(Scene difference descriptions)
• • • • •
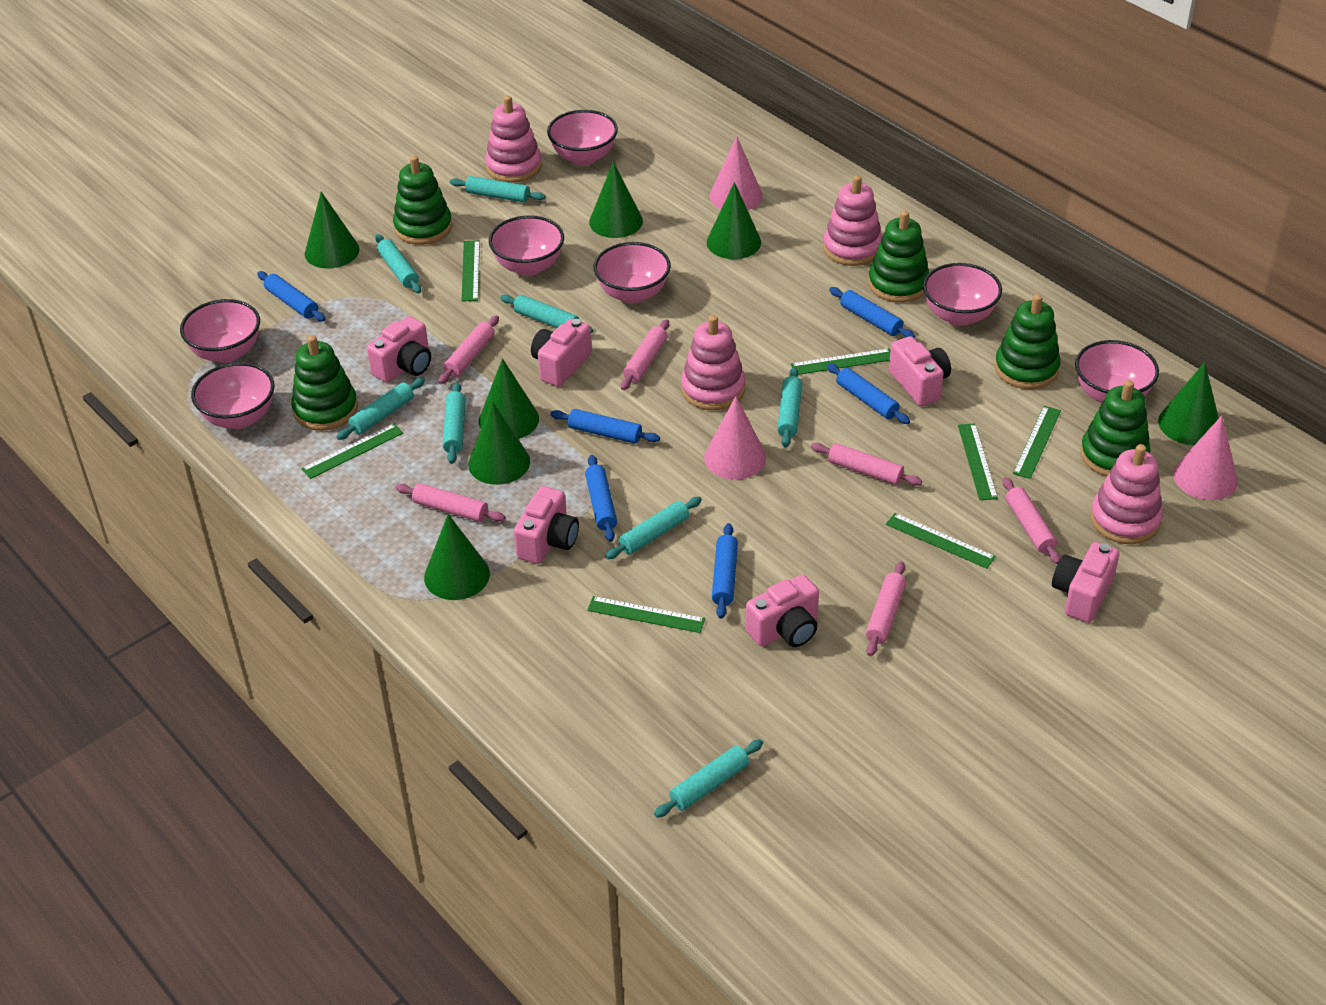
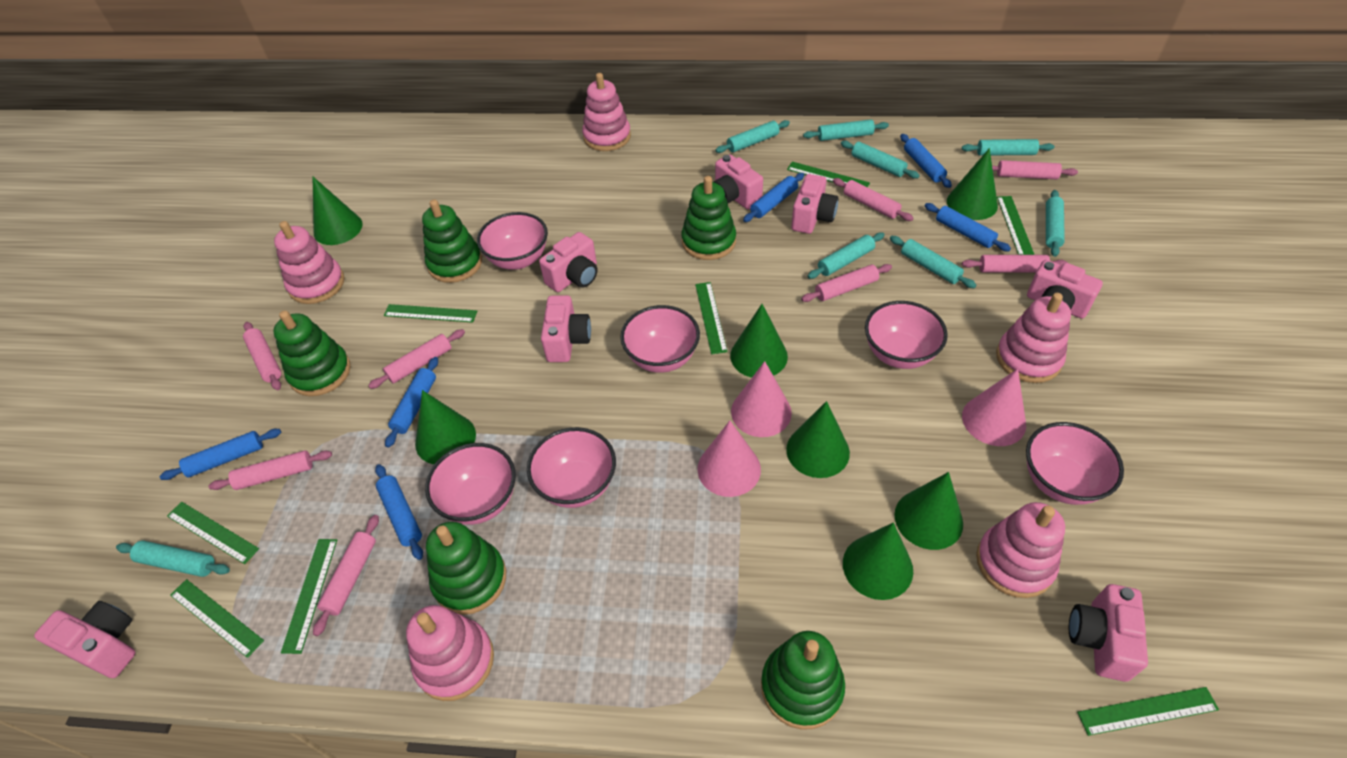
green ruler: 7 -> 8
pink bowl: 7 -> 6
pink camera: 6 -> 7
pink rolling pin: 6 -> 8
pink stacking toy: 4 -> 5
• • • • •
DIRECTIONS FOR THIS TASK: Leaving out the pictures, repeat all the entries exactly as they stand.

SOLUTION TO THIS PROBLEM:
green ruler: 7 -> 8
pink bowl: 7 -> 6
pink camera: 6 -> 7
pink rolling pin: 6 -> 8
pink stacking toy: 4 -> 5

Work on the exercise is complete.